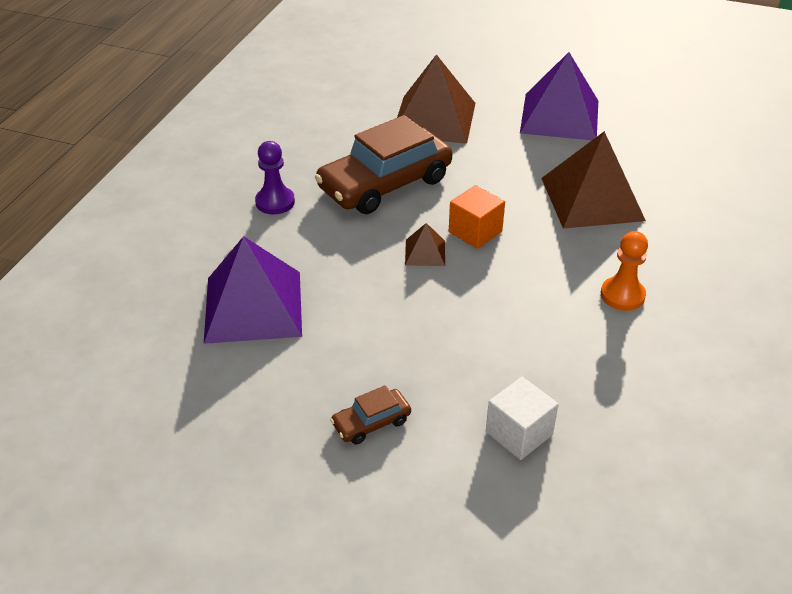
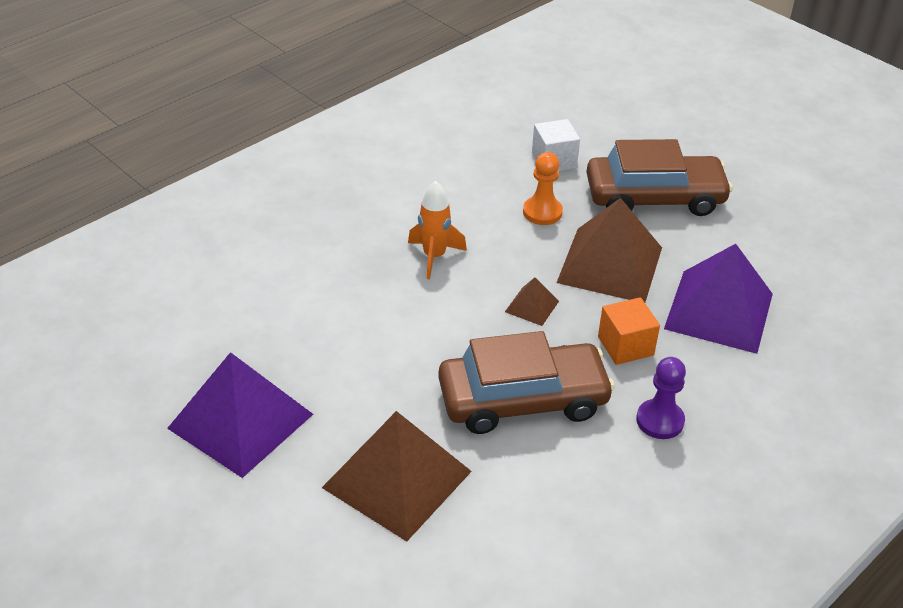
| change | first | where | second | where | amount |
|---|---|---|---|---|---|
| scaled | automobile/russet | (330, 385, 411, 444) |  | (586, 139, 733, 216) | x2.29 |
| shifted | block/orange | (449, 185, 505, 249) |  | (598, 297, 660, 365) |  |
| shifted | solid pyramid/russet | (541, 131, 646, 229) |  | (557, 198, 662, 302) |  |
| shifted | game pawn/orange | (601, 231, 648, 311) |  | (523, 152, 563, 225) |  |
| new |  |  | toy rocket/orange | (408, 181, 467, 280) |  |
━━━━━━━━━━━━━━━━━━━━
▶ TASK GOAL: Reproduce exactly, and only, the lines from the opening line of the listing above through the line holding "shifted | solid", minus the pictures.

▶ THE ANSWER:
| change | first | where | second | where | amount |
|---|---|---|---|---|---|
| scaled | automobile/russet | (330, 385, 411, 444) |  | (586, 139, 733, 216) | x2.29 |
| shifted | block/orange | (449, 185, 505, 249) |  | (598, 297, 660, 365) |  |
| shifted | solid pyramid/russet | (541, 131, 646, 229) |  | (557, 198, 662, 302) |  |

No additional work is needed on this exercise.